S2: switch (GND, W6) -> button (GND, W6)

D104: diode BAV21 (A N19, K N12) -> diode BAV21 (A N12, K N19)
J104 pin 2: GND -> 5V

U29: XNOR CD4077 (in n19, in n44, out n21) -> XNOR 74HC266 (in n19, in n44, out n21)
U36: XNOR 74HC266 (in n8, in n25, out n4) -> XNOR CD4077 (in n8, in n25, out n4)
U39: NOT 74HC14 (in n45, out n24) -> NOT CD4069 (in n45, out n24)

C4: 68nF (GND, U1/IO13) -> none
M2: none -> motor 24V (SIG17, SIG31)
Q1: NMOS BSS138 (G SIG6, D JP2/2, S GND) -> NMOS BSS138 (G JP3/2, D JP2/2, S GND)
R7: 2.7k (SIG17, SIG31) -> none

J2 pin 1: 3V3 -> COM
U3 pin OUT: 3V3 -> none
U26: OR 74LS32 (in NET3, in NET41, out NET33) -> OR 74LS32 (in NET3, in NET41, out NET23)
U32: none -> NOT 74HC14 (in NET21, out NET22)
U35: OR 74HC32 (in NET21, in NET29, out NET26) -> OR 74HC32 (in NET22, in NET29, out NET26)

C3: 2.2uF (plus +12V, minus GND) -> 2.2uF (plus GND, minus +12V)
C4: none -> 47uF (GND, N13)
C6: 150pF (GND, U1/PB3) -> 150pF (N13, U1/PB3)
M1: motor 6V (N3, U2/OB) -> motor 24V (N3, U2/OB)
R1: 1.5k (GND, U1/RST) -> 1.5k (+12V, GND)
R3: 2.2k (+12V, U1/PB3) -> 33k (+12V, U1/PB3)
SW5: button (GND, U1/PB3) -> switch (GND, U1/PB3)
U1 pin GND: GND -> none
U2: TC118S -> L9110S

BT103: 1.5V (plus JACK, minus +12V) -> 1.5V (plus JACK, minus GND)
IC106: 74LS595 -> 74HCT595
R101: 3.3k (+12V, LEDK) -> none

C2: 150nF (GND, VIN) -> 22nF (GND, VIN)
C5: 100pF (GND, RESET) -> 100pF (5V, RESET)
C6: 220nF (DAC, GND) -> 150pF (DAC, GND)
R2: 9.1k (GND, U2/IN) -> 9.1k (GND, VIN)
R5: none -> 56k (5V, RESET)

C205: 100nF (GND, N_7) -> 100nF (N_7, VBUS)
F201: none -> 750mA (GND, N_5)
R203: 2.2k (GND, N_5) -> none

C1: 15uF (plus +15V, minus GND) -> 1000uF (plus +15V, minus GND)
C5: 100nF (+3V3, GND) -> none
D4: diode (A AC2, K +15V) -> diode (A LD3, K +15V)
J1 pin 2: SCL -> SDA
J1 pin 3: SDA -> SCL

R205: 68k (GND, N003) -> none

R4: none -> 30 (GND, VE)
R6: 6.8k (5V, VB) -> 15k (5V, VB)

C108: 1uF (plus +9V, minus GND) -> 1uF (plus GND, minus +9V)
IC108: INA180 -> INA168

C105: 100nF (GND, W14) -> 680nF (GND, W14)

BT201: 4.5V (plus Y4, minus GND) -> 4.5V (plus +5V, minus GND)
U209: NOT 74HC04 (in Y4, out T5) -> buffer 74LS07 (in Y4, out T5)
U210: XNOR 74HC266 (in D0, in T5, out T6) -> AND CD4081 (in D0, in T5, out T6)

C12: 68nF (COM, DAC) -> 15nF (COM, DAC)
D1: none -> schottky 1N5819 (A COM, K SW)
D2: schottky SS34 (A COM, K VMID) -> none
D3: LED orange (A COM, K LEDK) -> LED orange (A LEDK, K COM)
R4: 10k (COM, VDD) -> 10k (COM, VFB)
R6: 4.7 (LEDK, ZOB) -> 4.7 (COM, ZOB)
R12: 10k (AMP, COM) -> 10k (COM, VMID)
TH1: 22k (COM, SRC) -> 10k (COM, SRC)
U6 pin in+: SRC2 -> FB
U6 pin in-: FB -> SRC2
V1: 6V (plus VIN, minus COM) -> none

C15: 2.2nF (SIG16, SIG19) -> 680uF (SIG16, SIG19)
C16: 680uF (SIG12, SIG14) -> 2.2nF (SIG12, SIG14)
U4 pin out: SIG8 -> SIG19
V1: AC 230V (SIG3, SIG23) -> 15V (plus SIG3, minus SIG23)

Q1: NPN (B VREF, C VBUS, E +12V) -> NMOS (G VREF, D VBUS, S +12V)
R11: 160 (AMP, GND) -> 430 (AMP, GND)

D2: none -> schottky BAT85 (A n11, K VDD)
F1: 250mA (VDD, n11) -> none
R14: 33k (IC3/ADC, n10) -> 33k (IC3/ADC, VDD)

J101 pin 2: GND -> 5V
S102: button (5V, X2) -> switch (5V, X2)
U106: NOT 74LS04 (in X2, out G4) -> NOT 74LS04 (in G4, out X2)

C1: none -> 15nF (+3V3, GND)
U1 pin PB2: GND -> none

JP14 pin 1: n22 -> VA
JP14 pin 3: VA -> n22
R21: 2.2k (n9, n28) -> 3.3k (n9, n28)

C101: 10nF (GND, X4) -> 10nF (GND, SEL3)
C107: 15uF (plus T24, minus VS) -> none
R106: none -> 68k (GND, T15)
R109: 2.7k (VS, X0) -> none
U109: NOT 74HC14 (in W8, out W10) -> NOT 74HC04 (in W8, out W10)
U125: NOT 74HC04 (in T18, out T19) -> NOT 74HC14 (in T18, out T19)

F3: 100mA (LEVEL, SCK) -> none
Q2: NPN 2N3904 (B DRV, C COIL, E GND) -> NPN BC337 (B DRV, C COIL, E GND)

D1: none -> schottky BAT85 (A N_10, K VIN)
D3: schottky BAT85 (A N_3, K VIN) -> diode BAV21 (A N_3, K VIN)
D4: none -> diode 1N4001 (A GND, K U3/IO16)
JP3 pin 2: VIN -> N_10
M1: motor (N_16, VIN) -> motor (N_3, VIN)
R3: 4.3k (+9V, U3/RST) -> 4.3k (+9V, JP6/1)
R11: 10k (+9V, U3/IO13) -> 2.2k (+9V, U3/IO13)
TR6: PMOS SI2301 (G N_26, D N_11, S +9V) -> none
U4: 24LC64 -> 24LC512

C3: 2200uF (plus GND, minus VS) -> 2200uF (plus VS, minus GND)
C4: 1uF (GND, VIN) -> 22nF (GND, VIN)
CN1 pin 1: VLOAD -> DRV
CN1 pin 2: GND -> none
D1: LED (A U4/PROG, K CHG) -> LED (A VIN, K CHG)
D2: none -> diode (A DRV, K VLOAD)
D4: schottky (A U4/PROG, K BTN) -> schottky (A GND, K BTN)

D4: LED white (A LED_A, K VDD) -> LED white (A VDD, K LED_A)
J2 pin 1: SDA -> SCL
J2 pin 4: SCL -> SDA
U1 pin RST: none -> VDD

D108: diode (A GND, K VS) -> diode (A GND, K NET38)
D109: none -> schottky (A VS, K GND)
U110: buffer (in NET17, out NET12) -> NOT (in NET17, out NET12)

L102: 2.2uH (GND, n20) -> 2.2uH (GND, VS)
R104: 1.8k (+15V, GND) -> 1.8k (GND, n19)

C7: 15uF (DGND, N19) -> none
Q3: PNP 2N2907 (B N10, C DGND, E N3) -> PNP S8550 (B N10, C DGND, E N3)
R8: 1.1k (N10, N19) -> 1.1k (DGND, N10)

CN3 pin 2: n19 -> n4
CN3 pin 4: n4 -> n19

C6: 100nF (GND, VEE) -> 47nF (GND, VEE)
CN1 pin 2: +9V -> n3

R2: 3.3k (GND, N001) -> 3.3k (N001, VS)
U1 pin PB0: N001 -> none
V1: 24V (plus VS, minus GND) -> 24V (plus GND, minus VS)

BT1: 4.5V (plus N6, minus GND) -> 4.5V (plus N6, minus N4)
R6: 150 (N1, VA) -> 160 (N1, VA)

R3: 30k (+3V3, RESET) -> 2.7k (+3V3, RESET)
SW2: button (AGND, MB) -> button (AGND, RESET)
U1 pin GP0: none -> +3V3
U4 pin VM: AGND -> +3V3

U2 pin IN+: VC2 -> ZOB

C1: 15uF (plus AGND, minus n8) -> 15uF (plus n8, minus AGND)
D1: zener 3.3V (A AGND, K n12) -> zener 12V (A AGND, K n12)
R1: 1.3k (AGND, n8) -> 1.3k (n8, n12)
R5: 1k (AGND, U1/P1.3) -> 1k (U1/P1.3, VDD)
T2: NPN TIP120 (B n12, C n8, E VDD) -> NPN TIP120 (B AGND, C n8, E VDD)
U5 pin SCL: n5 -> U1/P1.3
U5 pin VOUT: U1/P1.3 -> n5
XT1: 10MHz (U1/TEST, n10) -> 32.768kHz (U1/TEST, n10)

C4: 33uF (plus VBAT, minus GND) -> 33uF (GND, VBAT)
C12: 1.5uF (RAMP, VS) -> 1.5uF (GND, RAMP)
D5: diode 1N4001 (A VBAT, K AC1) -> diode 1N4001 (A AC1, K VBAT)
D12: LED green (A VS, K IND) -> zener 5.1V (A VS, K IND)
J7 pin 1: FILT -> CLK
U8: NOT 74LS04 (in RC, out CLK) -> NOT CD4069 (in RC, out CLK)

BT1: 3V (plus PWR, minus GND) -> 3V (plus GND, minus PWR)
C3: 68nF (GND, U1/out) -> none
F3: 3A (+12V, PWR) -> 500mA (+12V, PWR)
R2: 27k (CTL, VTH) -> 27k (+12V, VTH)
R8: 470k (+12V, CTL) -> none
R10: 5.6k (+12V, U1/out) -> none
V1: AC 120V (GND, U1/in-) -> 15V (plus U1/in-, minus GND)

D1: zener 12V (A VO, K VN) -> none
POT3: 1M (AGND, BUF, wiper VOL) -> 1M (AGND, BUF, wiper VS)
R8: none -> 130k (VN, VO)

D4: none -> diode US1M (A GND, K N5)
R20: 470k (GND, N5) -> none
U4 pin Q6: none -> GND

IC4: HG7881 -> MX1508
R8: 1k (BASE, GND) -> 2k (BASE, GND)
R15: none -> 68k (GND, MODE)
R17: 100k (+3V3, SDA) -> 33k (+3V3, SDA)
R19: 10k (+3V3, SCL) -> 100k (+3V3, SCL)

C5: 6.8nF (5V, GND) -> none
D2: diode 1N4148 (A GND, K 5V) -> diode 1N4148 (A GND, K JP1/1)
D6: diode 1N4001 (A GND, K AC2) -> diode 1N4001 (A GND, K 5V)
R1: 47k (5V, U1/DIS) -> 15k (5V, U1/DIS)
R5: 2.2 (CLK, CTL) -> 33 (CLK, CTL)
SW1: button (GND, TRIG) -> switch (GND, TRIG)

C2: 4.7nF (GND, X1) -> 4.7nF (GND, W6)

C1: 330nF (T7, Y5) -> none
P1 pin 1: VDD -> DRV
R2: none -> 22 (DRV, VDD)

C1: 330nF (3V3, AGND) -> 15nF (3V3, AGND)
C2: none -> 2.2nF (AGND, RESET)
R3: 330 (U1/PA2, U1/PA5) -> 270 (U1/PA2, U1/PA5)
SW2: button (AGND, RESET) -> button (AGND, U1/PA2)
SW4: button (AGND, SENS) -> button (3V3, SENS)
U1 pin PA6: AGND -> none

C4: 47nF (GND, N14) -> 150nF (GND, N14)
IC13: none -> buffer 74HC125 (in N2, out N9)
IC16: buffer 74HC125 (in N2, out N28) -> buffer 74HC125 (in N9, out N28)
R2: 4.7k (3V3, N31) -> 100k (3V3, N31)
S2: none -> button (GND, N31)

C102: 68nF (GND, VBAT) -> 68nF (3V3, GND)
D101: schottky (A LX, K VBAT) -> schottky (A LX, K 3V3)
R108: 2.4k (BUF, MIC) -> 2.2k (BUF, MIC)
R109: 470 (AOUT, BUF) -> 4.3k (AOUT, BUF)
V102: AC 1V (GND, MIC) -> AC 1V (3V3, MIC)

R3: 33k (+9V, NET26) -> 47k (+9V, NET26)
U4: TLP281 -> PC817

_ _ _ _ _

Find the lines above that include the string "button" and copy them.

Reply to the task:
S2: switch (GND, W6) -> button (GND, W6)
SW5: button (GND, U1/PB3) -> switch (GND, U1/PB3)
S102: button (5V, X2) -> switch (5V, X2)
SW2: button (AGND, MB) -> button (AGND, RESET)
SW1: button (GND, TRIG) -> switch (GND, TRIG)
SW2: button (AGND, RESET) -> button (AGND, U1/PA2)
SW4: button (AGND, SENS) -> button (3V3, SENS)
S2: none -> button (GND, N31)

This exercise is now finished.